**WORK INSTRUCTIONS:** Please repeat the line that contains "camera: 110 degrees left, 10 degrees down" and every line after it, exactly, through the end of the records.

---------- RECORDS SUPPLIED ----------

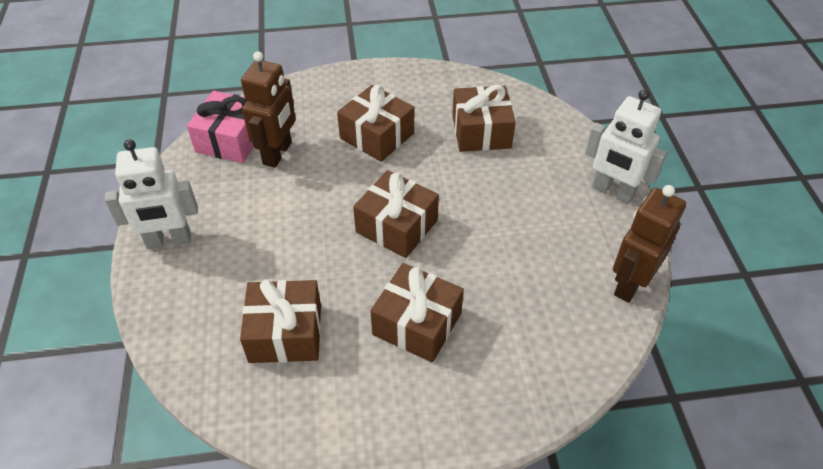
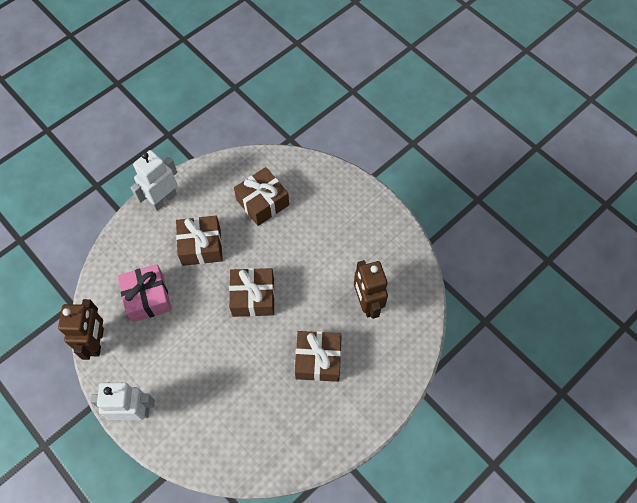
camera: 145 degrees right, 15 degrees up
(169, 241) = (368, 210): white robot -> white robot (163, 199)
(231, 139) = (406, 295): pink gift -> pink gift (148, 298)
(481, 131) = (251, 412): brown gift -> none

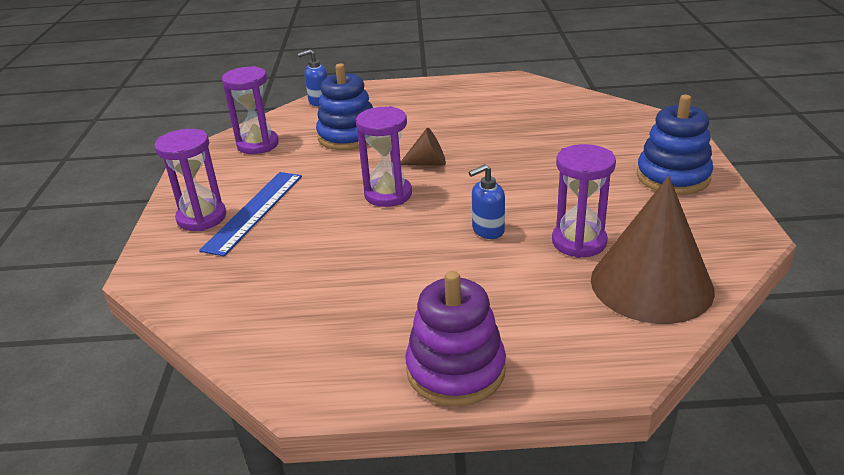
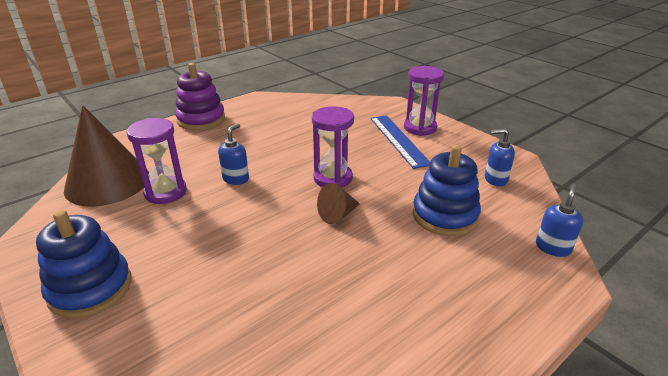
camera: 140 degrees right, 0 degrees up
(258, 145) = (495, 179): purple hourglass -> blue soap dispenser

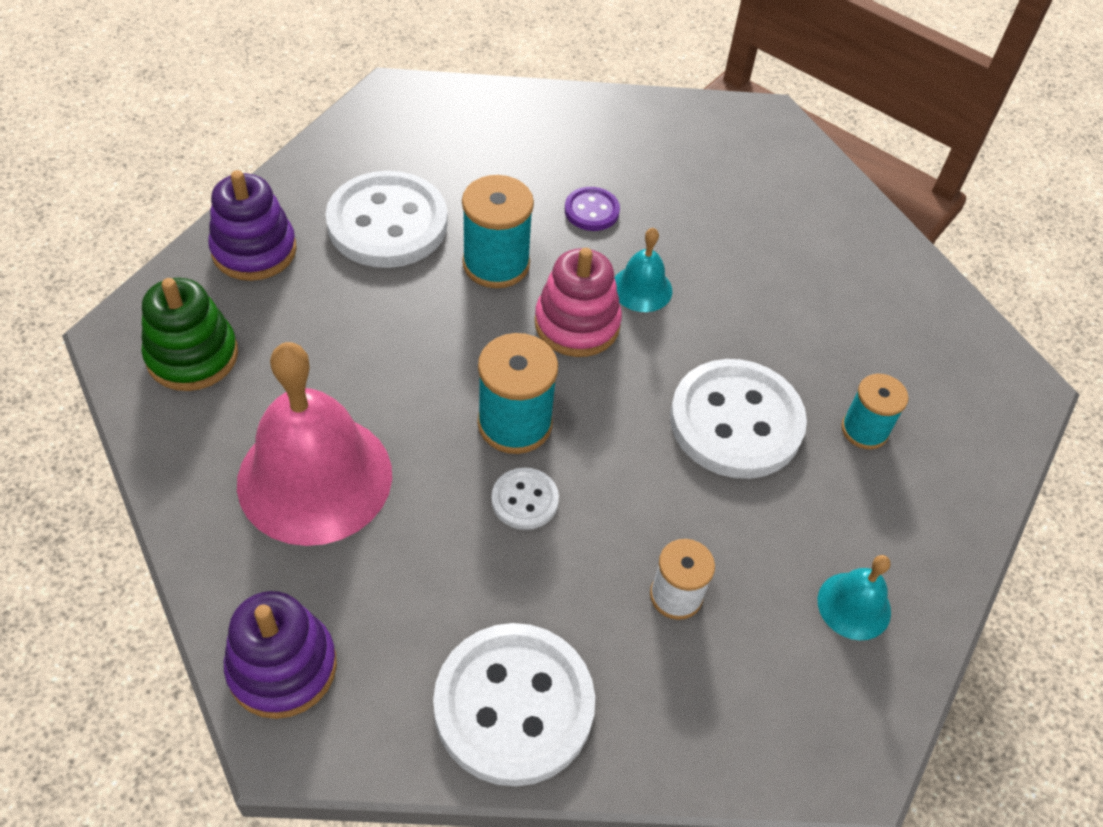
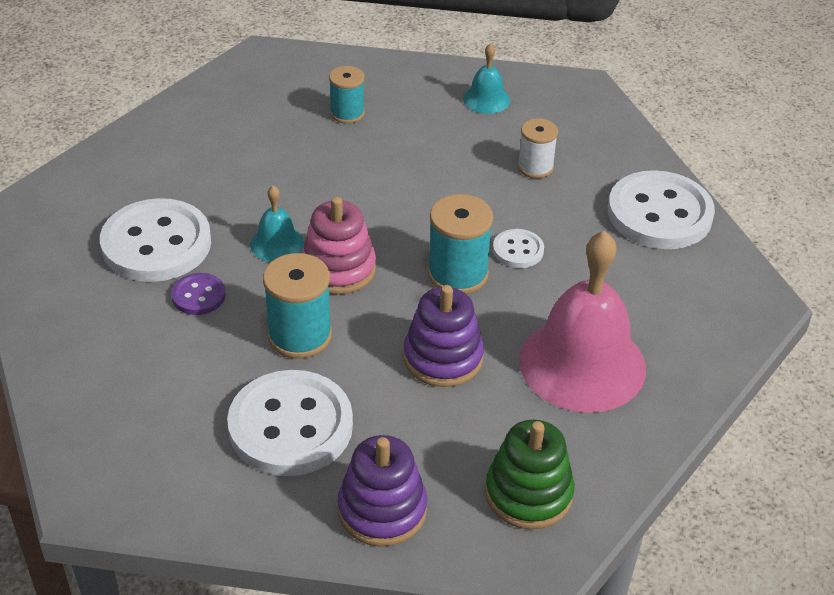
camera: 110 degrees left, 10 degrees down
(282, 667) = (724, 321): purple stacking toy -> purple stacking toy (443, 358)
(736, 422) = (379, 169): white button -> white button (156, 244)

----------

**FINISHED TASK:**
camera: 110 degrees left, 10 degrees down
(282, 667) = (724, 321): purple stacking toy -> purple stacking toy (443, 358)
(736, 422) = (379, 169): white button -> white button (156, 244)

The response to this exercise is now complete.